=== Directions ===
What lines of the material hold the string "none"? Pull each of them out.

=== Source material ===
----

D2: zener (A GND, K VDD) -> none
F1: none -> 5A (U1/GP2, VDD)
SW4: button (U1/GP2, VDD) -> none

----

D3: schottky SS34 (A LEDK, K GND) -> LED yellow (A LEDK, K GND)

----

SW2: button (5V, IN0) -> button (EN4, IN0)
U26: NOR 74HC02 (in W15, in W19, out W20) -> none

----

=== Task answer ===
D2: zener (A GND, K VDD) -> none
F1: none -> 5A (U1/GP2, VDD)
SW4: button (U1/GP2, VDD) -> none
U26: NOR 74HC02 (in W15, in W19, out W20) -> none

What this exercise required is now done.